§ **Problem details**
Copy out every line of the listing below that contains the word "ottava".

§ **Input for this task**

··········

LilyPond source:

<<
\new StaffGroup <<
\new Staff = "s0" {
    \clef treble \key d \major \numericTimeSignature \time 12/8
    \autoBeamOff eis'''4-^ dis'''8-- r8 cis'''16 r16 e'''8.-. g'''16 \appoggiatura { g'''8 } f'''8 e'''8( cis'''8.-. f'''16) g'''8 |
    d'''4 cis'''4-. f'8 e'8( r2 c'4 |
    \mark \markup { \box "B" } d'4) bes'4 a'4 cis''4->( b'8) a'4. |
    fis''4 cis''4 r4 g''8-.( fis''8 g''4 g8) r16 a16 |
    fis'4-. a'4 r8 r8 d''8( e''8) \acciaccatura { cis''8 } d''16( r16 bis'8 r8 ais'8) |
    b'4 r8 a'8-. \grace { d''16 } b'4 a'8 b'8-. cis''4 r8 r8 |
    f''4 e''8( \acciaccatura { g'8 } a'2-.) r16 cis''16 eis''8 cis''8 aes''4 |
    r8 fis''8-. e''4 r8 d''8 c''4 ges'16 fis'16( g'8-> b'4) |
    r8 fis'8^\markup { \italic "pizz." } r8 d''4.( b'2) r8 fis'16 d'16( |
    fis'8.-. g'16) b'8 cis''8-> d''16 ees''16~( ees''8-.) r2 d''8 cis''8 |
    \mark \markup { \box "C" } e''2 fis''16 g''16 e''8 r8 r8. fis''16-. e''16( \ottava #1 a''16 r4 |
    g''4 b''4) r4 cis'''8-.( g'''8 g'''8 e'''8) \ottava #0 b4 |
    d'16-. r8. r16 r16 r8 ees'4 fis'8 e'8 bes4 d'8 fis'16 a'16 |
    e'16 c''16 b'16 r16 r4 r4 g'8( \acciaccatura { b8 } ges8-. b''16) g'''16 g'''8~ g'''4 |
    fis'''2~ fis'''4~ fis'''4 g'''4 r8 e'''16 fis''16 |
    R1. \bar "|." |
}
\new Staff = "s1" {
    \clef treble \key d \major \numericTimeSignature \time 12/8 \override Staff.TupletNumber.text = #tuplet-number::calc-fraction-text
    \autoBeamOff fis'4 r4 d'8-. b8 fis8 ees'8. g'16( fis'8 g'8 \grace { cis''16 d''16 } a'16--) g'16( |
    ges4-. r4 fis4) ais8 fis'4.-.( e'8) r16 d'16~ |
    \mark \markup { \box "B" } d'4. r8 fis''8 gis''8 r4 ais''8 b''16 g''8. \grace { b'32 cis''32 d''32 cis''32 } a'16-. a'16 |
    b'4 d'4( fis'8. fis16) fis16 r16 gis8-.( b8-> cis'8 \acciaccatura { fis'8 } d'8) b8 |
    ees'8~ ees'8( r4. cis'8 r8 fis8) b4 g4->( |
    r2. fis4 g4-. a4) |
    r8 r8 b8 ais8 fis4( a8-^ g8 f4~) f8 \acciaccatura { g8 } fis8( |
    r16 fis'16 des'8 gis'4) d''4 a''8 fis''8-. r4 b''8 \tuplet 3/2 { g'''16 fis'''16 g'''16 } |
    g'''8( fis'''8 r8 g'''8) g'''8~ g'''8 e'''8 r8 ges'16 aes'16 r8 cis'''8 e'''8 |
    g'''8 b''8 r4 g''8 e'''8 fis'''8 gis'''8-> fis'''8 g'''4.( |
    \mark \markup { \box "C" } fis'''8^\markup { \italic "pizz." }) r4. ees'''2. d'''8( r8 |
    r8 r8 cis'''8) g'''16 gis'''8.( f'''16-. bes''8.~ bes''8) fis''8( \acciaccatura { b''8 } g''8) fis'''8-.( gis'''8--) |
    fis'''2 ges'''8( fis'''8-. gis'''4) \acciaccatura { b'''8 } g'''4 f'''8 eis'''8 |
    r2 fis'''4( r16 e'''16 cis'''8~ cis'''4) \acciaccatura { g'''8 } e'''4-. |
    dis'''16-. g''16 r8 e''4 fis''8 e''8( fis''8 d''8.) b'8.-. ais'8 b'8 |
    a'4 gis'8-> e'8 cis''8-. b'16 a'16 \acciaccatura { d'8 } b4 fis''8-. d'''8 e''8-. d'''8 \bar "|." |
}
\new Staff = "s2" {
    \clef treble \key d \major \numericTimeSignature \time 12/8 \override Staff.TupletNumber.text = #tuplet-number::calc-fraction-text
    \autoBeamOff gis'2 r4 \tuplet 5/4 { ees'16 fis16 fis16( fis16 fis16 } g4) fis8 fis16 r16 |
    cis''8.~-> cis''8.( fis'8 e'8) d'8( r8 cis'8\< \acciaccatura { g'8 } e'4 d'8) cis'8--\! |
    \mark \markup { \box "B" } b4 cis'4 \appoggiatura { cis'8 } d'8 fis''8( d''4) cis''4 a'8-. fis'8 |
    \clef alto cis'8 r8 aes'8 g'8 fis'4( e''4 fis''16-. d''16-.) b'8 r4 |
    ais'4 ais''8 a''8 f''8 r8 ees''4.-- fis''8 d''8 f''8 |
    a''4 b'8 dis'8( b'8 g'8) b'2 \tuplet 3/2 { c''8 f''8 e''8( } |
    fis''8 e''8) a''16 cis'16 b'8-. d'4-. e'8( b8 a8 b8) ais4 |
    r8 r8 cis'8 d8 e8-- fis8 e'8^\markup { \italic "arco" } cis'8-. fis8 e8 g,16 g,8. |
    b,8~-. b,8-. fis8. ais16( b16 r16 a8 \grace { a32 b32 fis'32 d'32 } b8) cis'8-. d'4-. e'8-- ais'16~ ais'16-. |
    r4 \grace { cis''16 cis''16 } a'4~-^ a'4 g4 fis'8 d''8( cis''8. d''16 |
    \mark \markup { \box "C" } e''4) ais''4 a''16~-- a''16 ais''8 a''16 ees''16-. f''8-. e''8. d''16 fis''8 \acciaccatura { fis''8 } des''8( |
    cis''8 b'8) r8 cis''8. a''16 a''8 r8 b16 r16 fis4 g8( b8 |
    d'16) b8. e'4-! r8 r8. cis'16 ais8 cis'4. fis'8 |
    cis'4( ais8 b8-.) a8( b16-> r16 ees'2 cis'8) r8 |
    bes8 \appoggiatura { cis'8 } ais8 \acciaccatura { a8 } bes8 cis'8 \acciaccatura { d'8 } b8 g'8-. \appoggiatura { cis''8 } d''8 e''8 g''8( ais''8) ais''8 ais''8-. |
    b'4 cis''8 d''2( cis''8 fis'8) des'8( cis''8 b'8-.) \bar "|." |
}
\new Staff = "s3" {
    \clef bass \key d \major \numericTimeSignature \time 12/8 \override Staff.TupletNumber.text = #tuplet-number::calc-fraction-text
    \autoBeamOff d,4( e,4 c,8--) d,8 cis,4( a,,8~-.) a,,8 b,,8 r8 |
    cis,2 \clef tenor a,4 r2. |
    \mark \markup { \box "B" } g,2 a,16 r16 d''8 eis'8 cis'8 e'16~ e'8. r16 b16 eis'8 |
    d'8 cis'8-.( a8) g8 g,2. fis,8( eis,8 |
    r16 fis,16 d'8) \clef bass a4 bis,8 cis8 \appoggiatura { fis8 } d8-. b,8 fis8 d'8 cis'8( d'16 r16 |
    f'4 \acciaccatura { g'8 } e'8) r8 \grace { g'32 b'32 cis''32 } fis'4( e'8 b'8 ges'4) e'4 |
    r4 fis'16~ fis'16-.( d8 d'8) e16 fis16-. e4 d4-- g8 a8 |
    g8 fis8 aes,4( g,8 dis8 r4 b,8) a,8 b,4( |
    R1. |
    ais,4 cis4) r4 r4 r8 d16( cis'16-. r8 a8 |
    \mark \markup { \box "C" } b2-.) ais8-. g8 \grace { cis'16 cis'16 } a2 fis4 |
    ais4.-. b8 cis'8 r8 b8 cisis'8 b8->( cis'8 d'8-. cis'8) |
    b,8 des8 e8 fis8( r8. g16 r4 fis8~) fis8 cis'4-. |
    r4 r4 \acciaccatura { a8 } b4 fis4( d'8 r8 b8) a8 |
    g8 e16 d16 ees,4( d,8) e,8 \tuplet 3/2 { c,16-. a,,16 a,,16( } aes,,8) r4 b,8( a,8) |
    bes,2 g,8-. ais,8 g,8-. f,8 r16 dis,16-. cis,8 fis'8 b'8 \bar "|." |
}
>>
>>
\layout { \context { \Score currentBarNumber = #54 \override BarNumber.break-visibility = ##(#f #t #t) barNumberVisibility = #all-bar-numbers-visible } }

··········

§ **Output for this task**
    \mark \markup { \box "C" } e''2 fis''16 g''16 e''8 r8 r8. fis''16-. e''16( \ottava #1 a''16 r4 |
    g''4 b''4) r4 cis'''8-.( g'''8 g'''8 e'''8) \ottava #0 b4 |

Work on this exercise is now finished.